When you reach the line containing "R6: 1.2M (GND, N8) -> 220k (GND, N8)" in the entries below, begin reproducing lines exactly, and stop once the line containing "V1: AC 120V (GND, N3) -> AC 10mV (GND, N3)" is done.

------ AVAILABLE DATA

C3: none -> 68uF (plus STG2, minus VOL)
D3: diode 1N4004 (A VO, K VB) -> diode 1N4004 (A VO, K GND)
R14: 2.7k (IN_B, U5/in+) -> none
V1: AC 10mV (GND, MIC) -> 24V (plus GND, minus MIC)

------------
------ AVAILABLE DATA

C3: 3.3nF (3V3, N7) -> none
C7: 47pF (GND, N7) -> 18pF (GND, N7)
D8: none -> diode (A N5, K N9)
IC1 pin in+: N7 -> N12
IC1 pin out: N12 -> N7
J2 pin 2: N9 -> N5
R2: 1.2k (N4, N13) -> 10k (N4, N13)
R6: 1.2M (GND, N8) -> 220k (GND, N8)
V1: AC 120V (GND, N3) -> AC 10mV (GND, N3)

------------

# ANSWER BOX
R6: 1.2M (GND, N8) -> 220k (GND, N8)
V1: AC 120V (GND, N3) -> AC 10mV (GND, N3)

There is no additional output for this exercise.